Looking at the data below, count the lines that contain the string "pink". Write only the total.

___

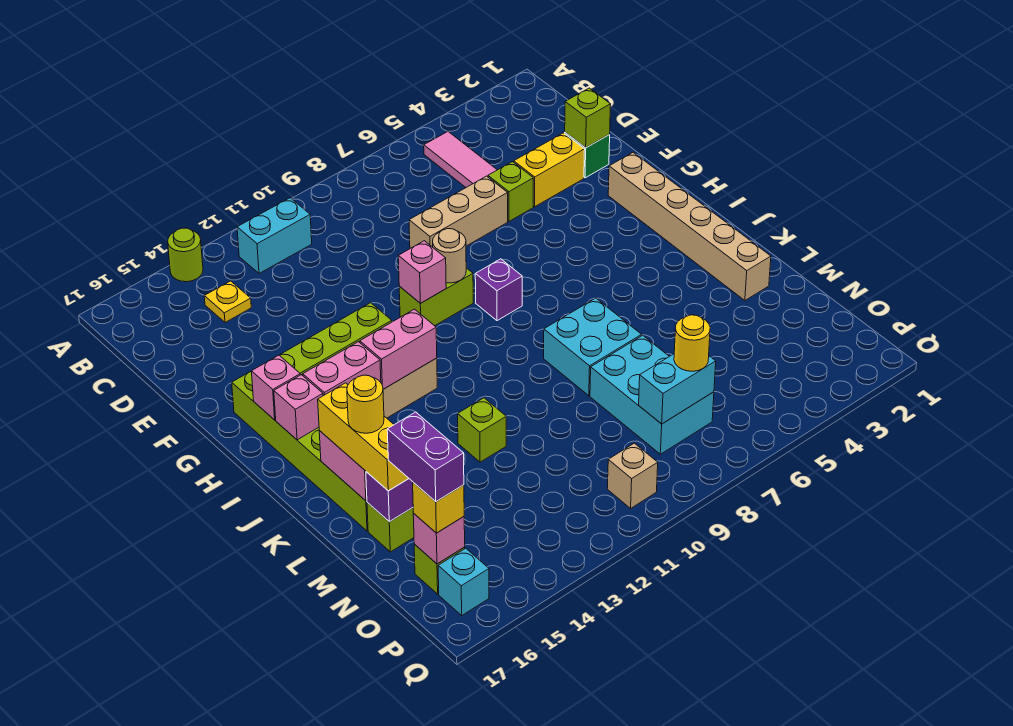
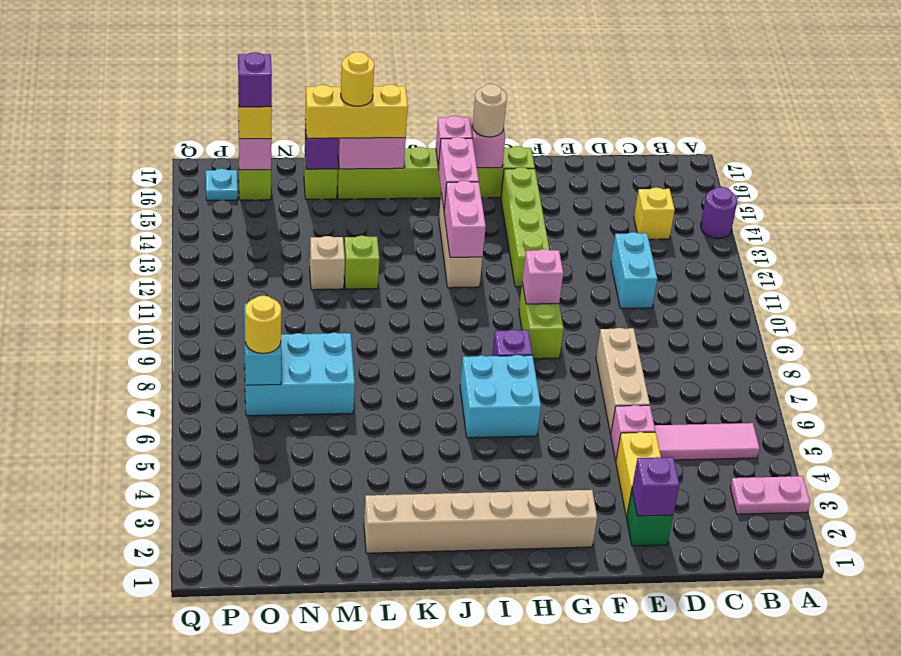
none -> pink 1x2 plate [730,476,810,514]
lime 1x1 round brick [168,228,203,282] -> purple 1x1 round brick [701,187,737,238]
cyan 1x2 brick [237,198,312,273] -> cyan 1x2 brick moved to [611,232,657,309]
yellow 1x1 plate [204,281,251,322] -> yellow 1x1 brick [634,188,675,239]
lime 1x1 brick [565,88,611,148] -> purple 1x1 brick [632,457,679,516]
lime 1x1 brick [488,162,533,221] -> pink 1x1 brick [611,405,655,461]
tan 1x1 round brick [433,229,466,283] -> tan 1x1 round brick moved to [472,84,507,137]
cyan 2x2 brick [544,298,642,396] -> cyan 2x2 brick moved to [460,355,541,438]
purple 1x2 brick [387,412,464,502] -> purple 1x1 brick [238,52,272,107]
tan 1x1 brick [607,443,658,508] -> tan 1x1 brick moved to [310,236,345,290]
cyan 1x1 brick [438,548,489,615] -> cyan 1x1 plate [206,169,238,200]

___

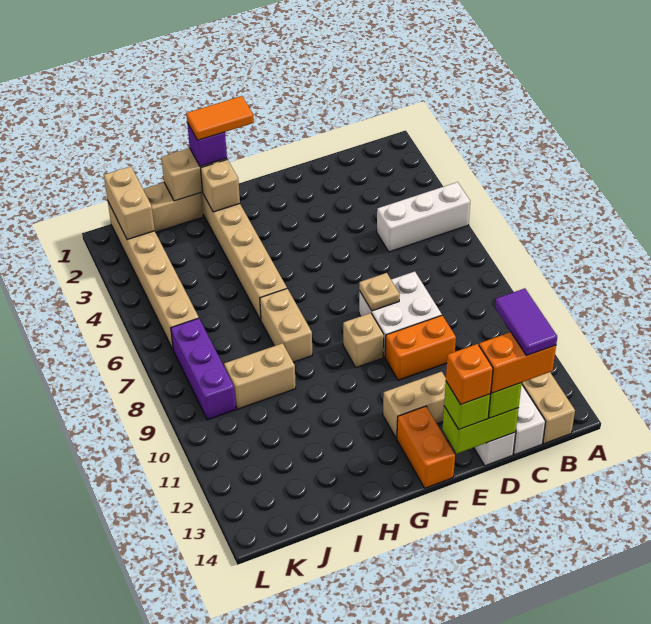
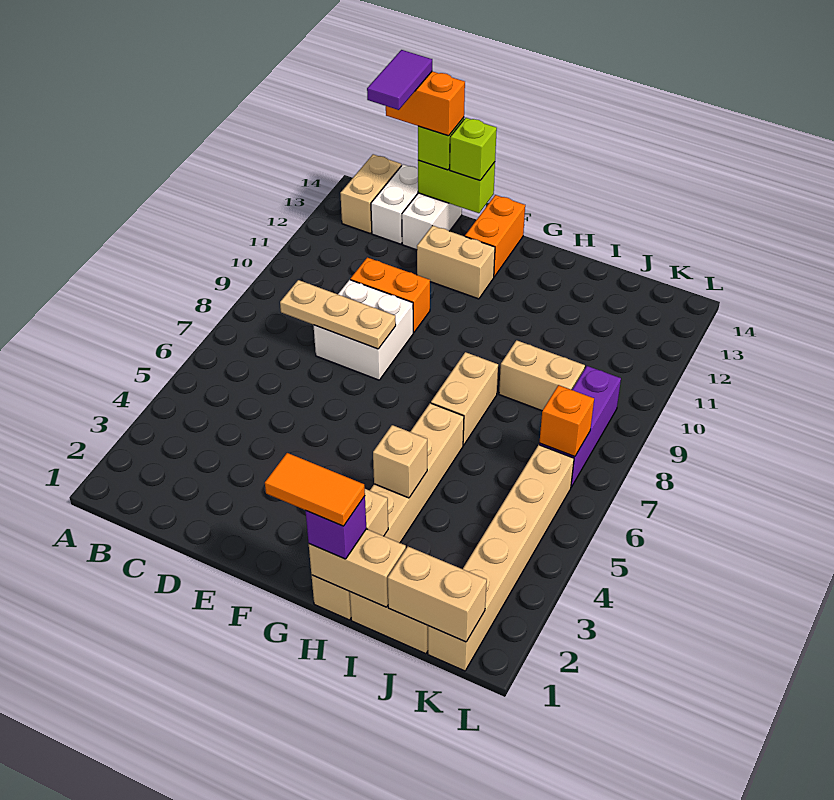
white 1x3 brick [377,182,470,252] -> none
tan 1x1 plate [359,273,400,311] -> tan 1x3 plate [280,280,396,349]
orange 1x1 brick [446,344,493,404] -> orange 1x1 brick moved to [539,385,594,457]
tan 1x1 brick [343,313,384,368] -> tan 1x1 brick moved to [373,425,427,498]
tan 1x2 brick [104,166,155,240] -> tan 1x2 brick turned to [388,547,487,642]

___

=== Result of the task ===
2